* [Job]: Count how many lines of the data below contain the string "Clarinetto", with uppercase and lowercase treated as different. Reply with the number only.

===

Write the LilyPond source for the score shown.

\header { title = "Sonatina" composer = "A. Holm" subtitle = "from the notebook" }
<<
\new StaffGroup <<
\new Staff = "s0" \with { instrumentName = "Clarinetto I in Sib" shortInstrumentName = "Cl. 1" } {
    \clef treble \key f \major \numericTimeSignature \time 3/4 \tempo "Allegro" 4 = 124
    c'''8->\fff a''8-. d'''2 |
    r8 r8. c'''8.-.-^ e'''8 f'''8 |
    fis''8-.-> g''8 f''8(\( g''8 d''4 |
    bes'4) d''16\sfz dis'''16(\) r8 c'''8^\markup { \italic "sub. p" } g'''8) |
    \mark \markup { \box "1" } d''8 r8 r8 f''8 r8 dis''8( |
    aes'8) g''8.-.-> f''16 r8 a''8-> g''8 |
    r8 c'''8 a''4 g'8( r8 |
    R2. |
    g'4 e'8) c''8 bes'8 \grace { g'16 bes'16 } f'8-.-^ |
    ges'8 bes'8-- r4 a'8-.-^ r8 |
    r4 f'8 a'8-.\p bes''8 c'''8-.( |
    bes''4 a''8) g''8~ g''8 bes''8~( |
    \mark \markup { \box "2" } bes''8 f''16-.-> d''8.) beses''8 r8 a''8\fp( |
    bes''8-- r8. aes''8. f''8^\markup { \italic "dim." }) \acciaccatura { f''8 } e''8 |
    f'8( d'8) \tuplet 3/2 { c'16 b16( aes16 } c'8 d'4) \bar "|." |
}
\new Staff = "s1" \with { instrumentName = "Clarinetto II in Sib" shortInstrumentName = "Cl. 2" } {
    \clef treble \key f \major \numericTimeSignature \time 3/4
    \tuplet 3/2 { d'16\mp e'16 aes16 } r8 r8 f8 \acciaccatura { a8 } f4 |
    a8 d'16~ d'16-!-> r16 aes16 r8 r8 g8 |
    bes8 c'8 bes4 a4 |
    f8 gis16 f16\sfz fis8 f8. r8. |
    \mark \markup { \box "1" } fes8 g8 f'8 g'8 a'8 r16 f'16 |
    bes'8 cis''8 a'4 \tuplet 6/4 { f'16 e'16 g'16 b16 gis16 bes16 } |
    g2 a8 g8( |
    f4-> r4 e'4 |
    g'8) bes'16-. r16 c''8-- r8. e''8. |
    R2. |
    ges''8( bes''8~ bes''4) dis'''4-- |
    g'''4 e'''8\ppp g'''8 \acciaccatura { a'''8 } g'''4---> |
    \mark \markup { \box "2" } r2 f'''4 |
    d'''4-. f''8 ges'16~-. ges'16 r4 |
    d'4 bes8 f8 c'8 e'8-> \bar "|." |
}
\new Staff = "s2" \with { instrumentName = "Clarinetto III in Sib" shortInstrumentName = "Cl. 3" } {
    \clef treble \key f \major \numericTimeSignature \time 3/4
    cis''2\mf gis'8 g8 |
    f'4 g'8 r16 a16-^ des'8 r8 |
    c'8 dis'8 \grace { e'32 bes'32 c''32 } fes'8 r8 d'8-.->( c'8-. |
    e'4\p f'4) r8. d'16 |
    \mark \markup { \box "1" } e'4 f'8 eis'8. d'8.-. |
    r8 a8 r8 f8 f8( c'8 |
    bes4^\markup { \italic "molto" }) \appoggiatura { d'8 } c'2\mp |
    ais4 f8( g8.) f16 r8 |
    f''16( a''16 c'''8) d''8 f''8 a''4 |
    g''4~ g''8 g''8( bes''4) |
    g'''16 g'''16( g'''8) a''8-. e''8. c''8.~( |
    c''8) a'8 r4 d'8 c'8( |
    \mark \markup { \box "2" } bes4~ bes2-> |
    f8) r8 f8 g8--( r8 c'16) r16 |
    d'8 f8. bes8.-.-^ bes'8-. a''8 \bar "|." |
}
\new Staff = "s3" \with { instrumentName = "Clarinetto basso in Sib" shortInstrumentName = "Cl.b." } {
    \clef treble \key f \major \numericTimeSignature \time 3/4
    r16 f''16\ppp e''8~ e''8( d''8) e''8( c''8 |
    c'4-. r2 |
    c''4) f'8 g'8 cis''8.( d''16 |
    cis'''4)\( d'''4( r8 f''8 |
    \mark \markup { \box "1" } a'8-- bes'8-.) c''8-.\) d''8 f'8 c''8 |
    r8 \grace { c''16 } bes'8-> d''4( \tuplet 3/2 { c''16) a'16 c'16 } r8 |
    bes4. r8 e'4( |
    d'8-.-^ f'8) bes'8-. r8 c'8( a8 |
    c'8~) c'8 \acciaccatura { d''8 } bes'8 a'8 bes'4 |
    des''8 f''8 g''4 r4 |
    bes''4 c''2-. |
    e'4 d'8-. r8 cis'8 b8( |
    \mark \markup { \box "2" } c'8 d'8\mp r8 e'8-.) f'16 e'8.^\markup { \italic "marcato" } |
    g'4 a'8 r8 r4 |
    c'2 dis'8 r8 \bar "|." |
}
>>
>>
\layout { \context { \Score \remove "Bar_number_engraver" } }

===

* [Output of the task]: 4